_WHAT THIS TASK INVOLVES_
Look for the line that has "D1: diode (A GND, K VDD) -> none" in the material below; please repeat it and every line after it, exactly, up to and including the line that has "R3: 1.5k (SENS, VDD) -> 12k (SENS, VDD)", and nothing else.

INFORMATION START

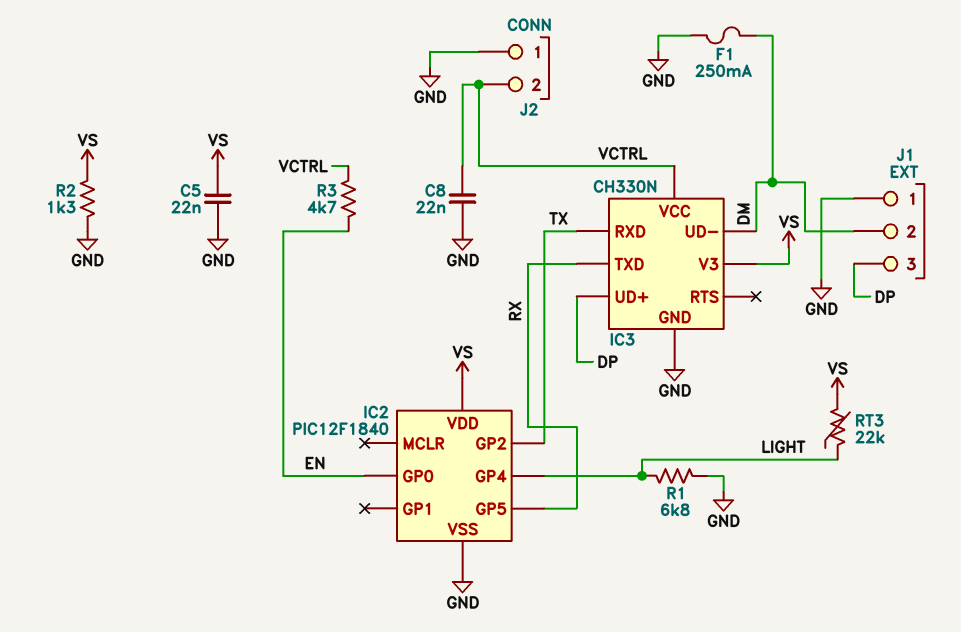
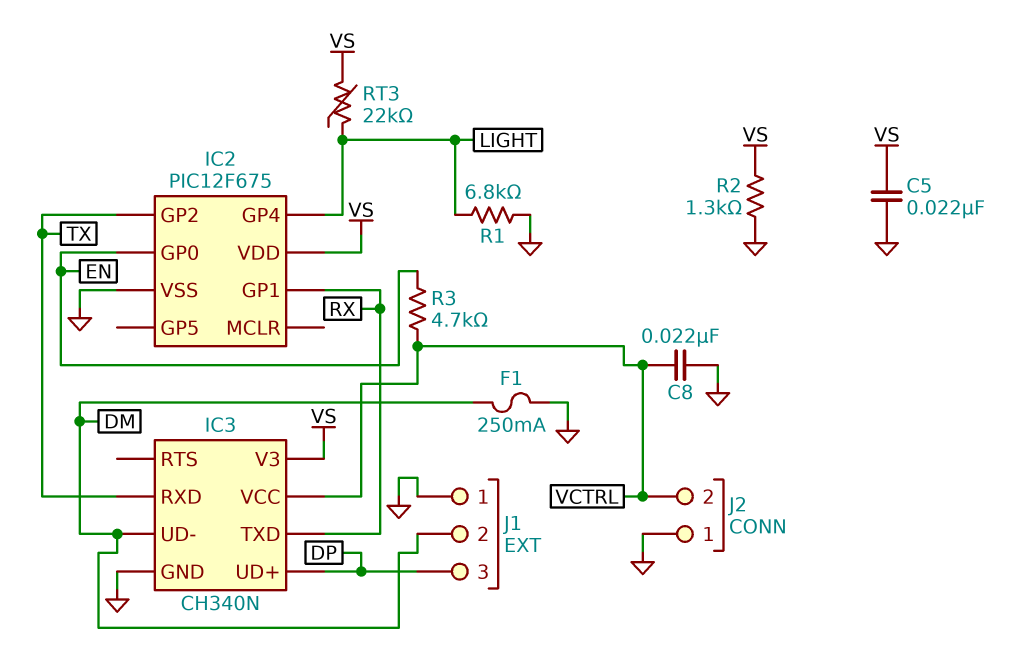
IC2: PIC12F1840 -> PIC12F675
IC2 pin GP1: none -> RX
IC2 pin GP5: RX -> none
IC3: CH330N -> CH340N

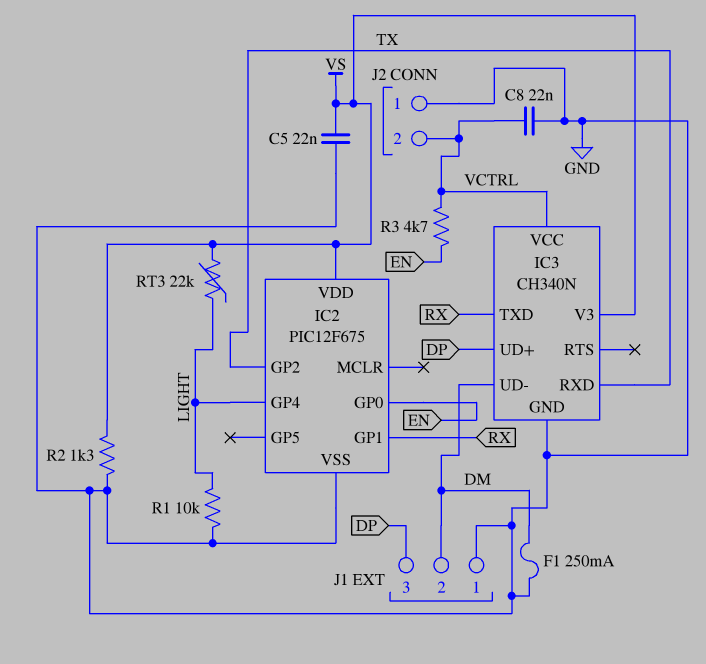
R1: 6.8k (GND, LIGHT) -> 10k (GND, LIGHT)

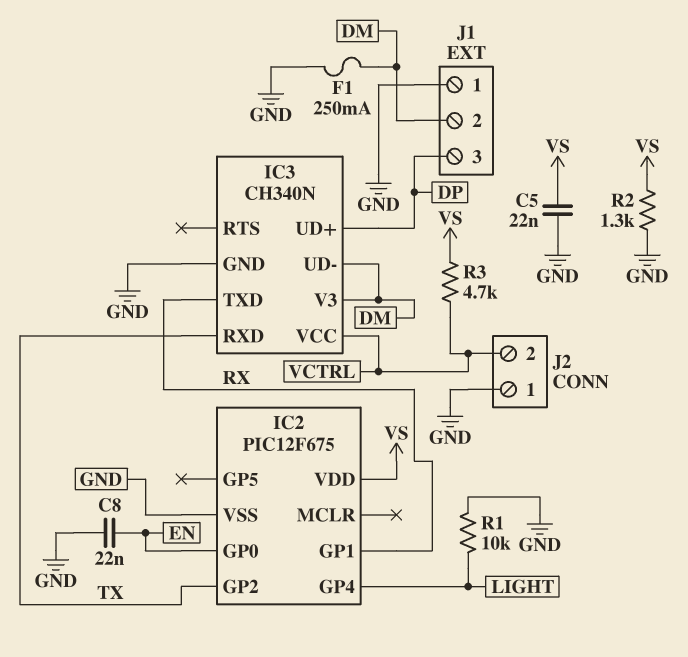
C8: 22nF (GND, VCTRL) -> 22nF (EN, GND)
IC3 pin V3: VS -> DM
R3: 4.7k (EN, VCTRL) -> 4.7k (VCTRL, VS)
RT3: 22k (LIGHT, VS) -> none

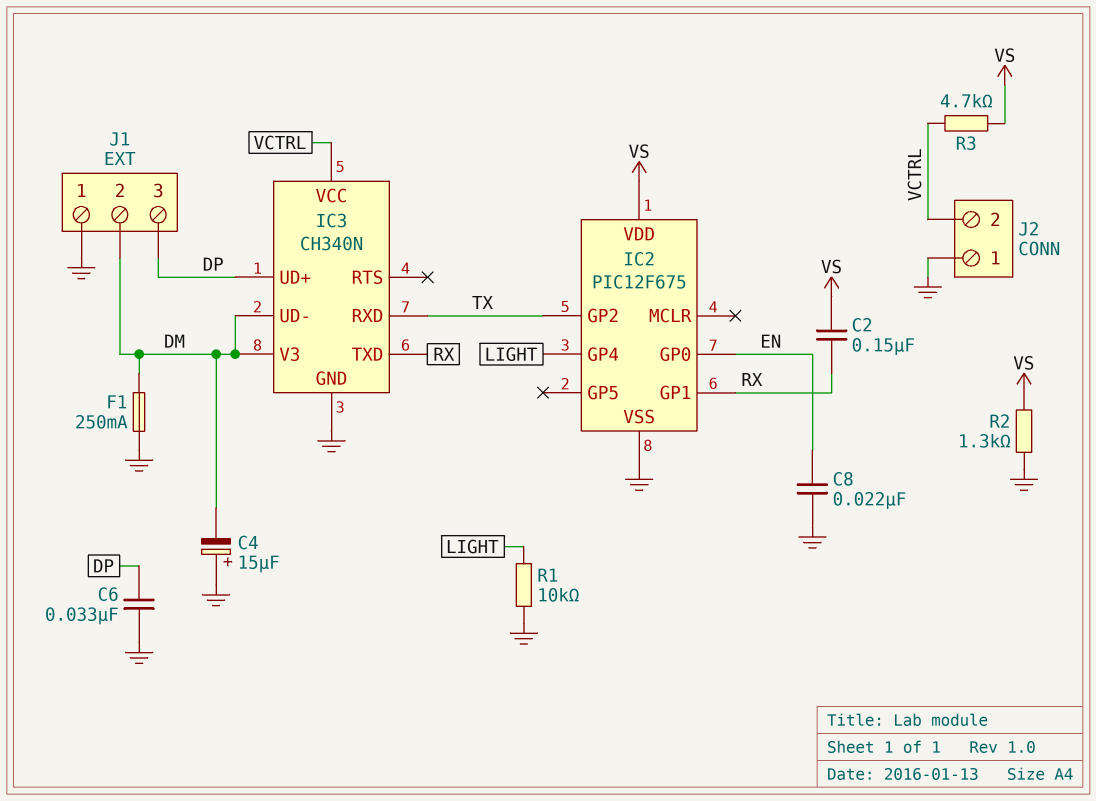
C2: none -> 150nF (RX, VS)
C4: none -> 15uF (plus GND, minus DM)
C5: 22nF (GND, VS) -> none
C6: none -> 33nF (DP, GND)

INFORMATION END
INFORMATION START

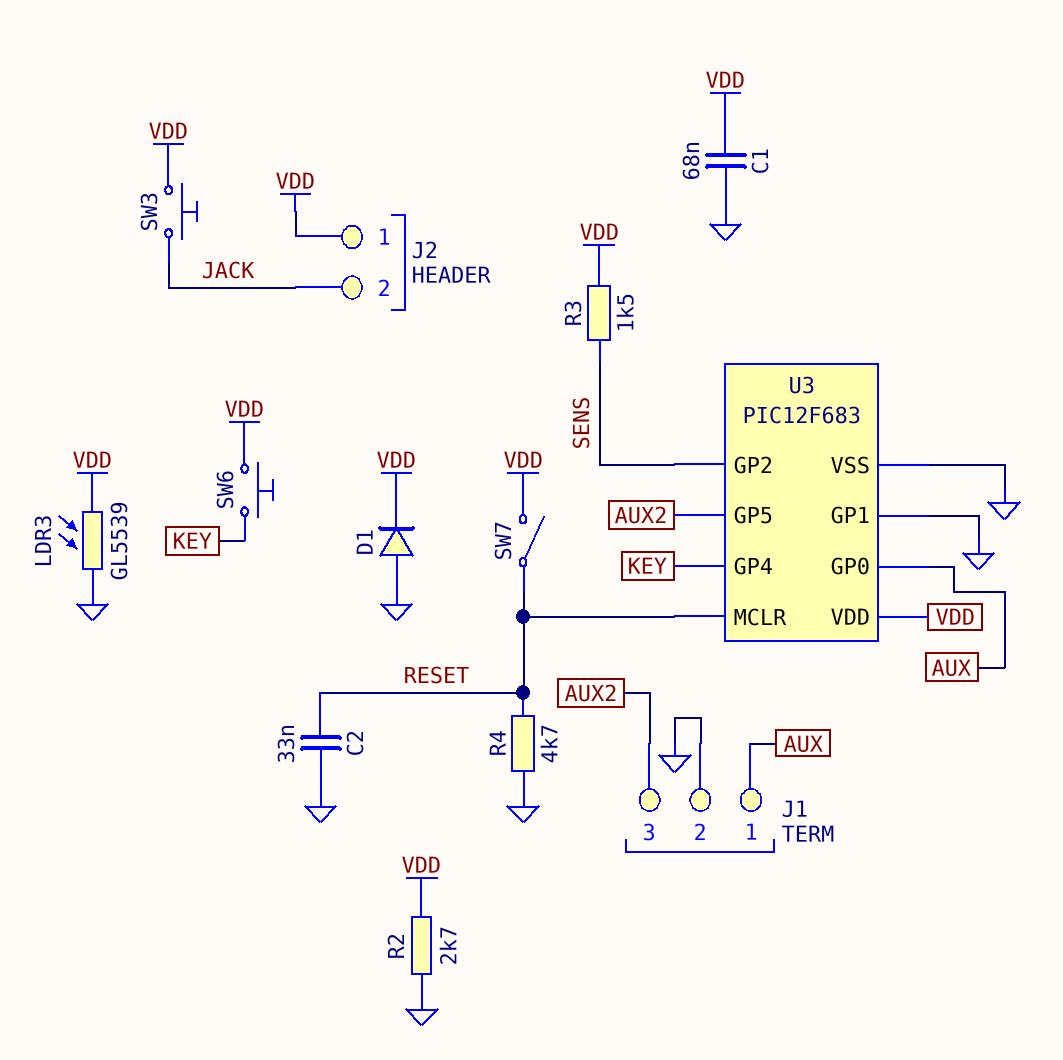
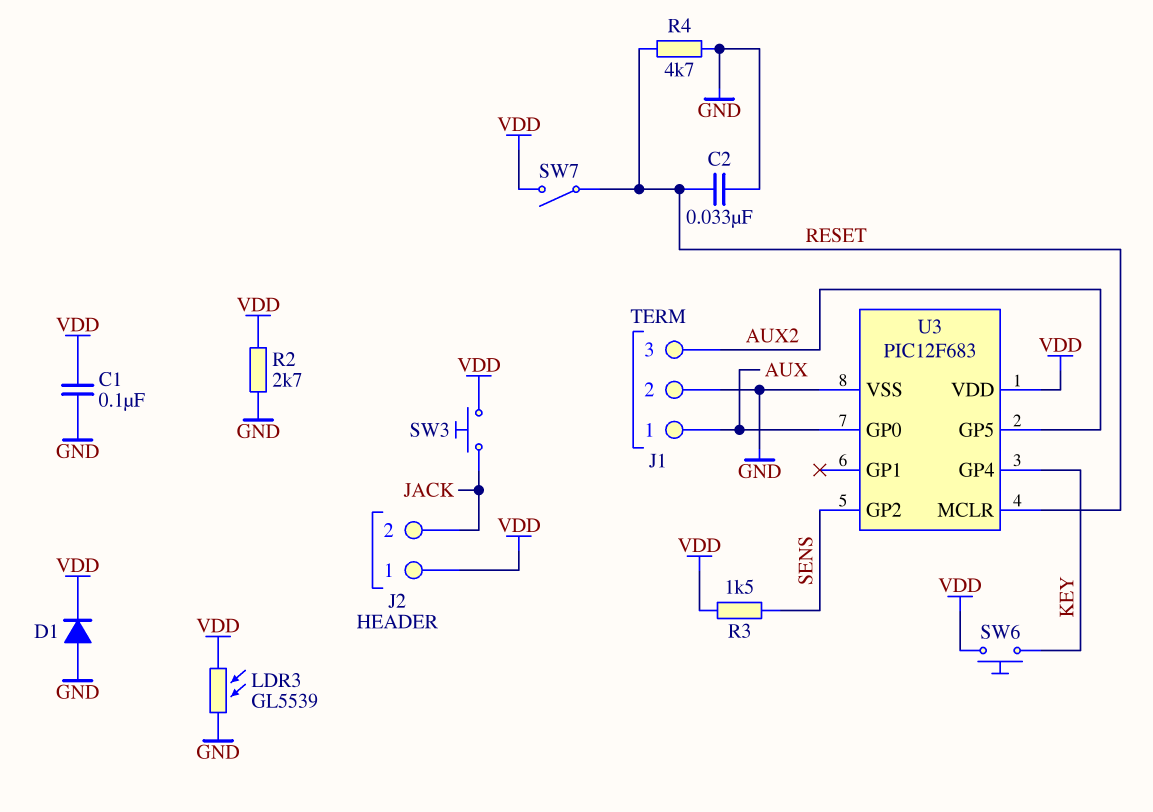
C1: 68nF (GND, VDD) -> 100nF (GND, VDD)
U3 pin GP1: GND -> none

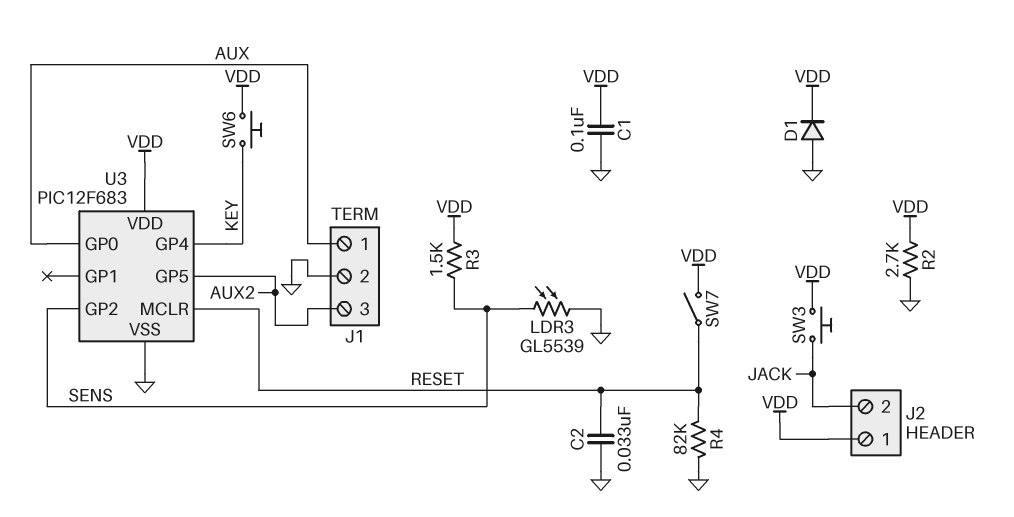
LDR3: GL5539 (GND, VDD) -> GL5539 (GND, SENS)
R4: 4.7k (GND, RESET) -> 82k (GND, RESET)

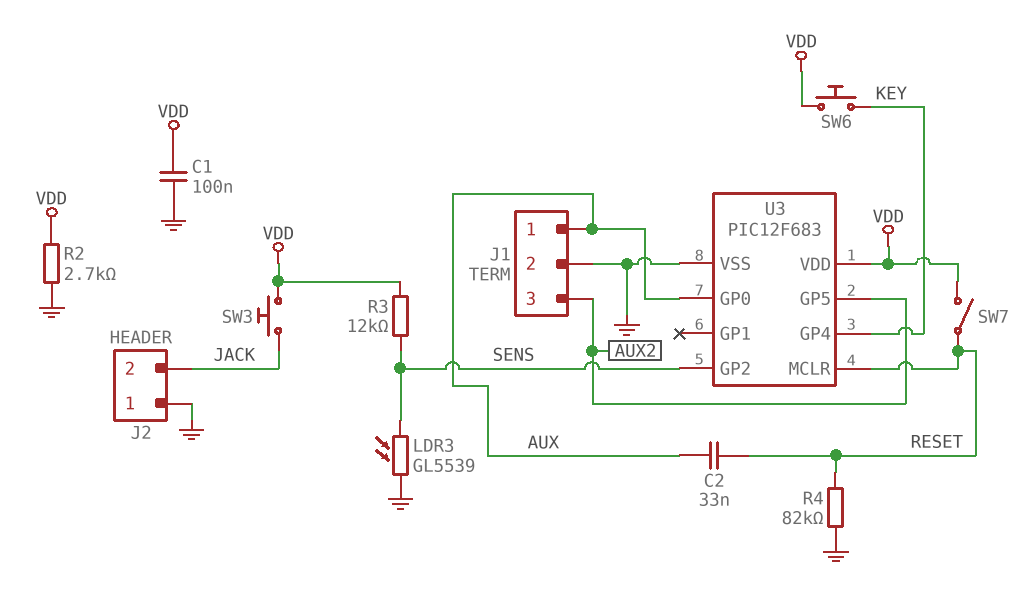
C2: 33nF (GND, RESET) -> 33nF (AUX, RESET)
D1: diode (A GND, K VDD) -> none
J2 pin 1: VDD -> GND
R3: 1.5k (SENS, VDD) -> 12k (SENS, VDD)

INFORMATION END
INFORMATION START

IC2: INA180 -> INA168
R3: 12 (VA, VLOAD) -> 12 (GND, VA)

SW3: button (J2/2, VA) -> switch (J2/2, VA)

INFORMATION END

_RESPONSE TO THIS TASK_
D1: diode (A GND, K VDD) -> none
J2 pin 1: VDD -> GND
R3: 1.5k (SENS, VDD) -> 12k (SENS, VDD)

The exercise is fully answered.